┌──
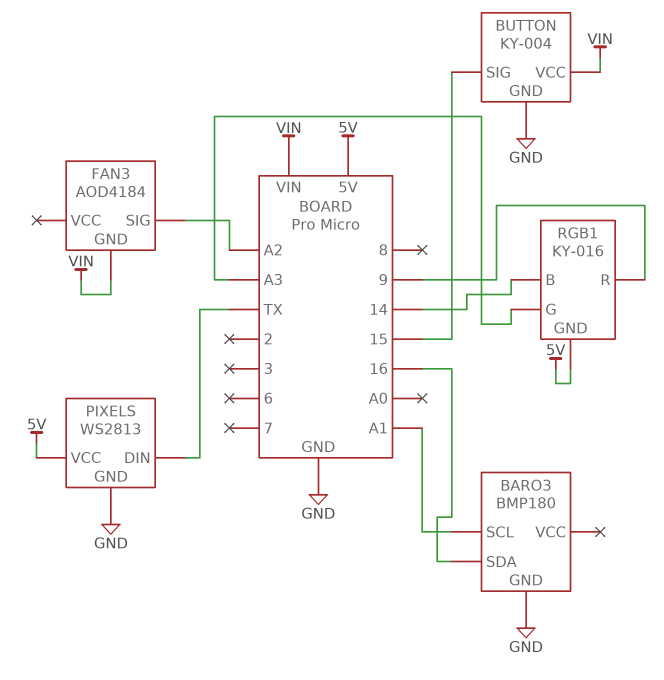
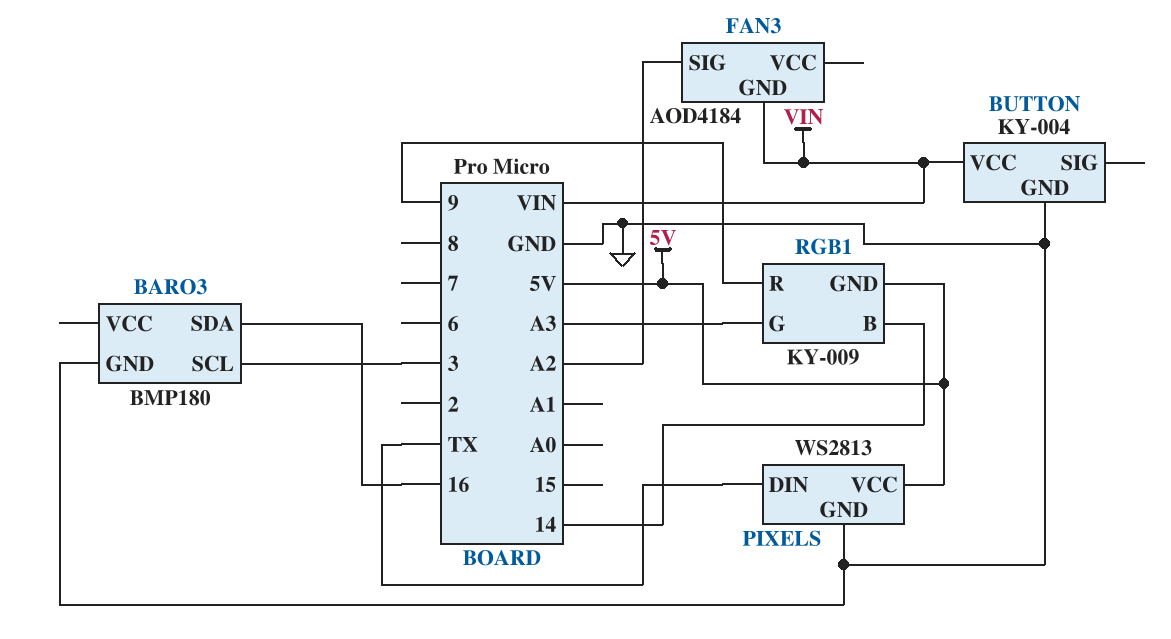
BARO3 pin SCL: A1 -> 3
BUTTON pin SIG: 15 -> none
RGB1: KY-016 -> KY-009

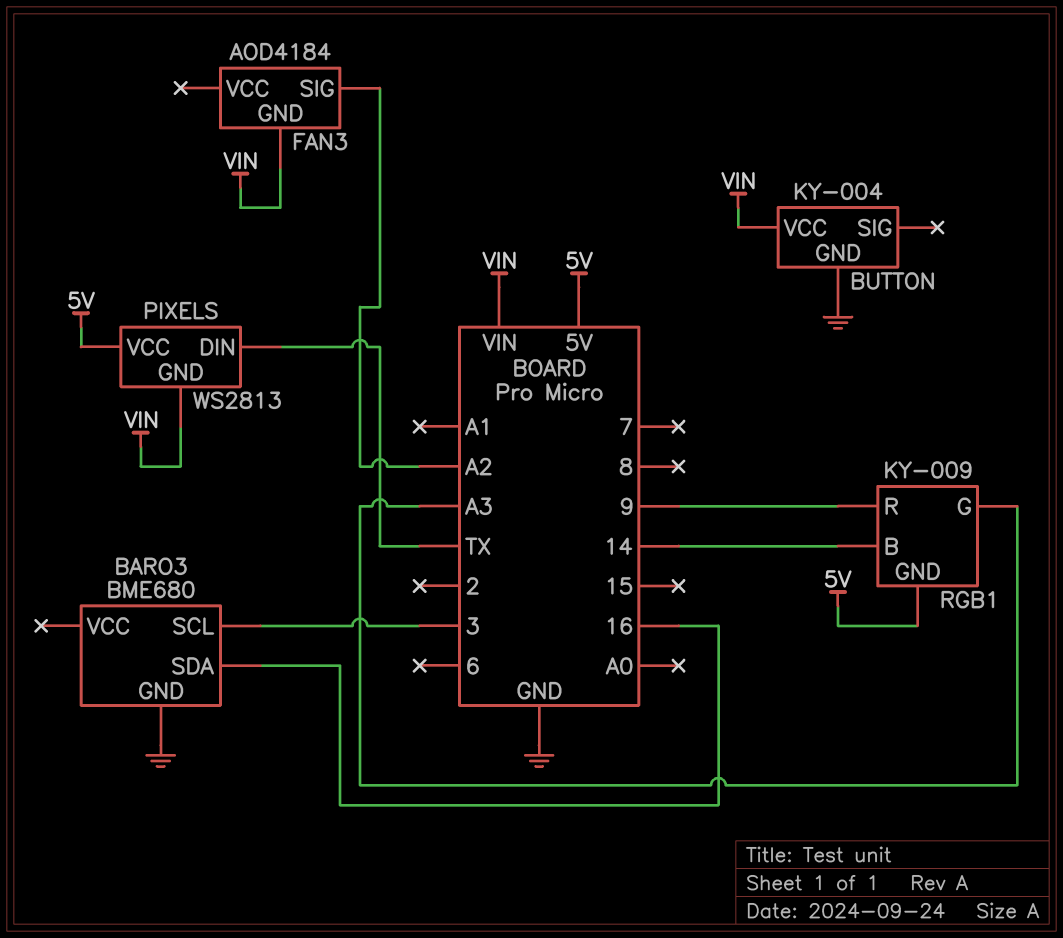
BARO3: BMP180 -> BME680
PIXELS pin GND: GND -> VIN

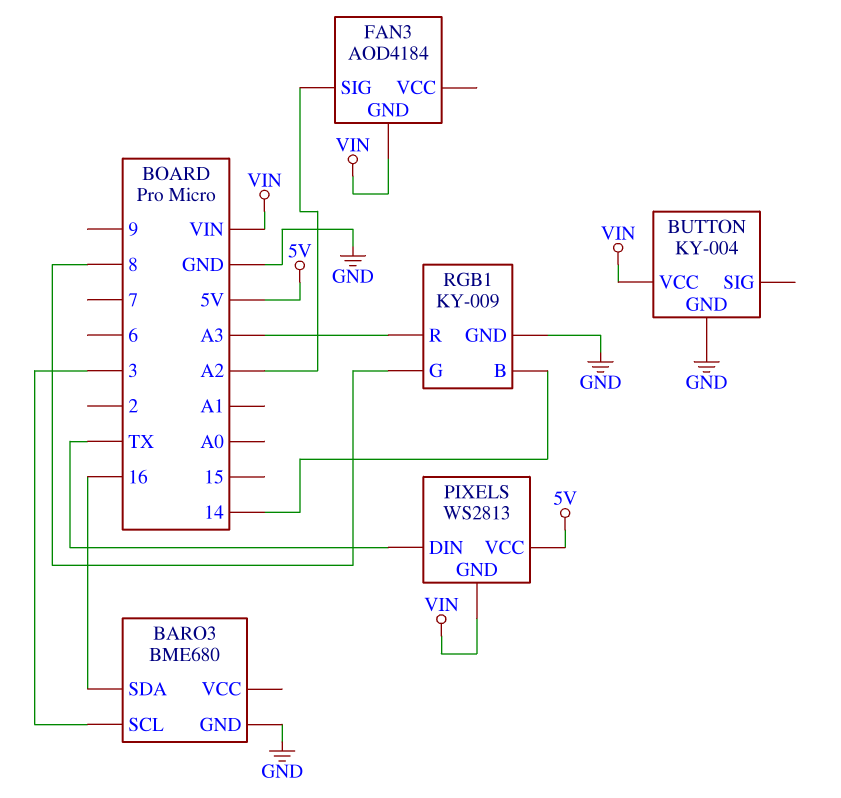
RGB1 pin G: A3 -> 8
RGB1 pin GND: 5V -> GND
RGB1 pin R: 9 -> A3

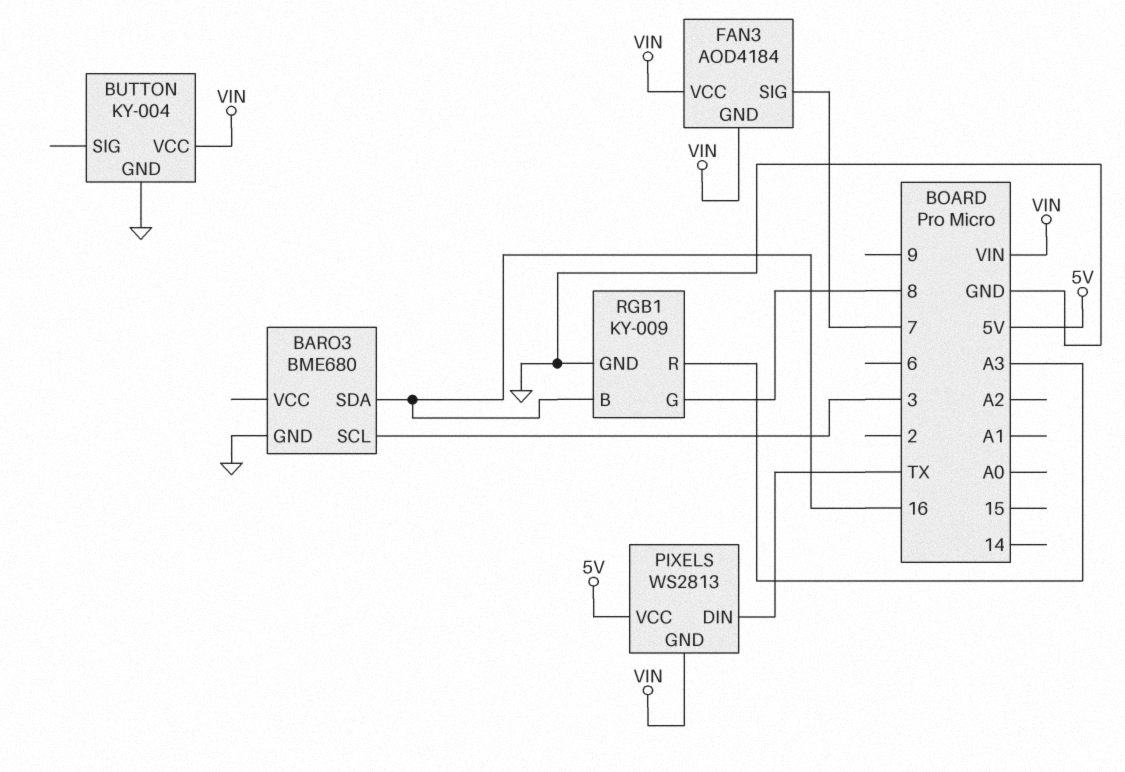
FAN3 pin SIG: A2 -> 7
FAN3 pin VCC: none -> VIN
RGB1 pin B: 14 -> 16

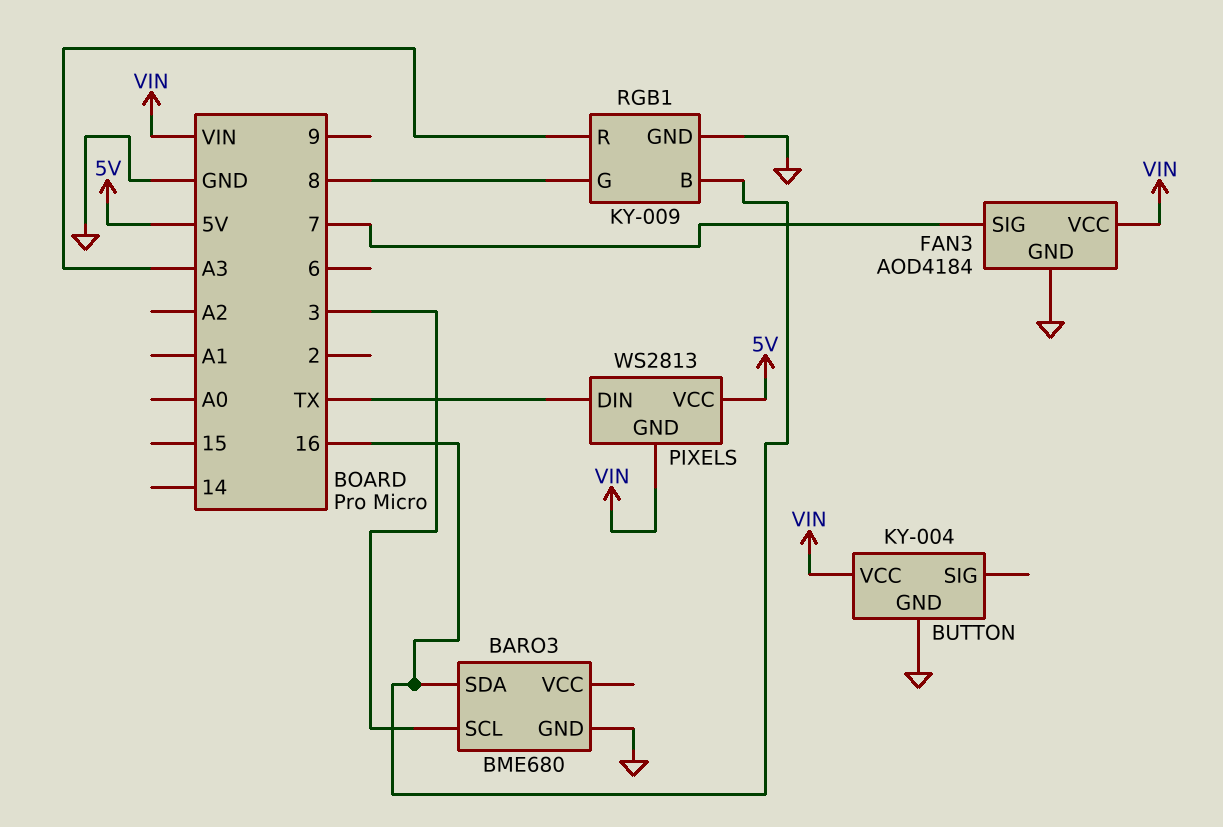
FAN3 pin GND: VIN -> GND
└──
▸ ABOUT THIS TASK: Among the lines above, count those containing "none", and give only the number.

▸ TASK RESULT: 2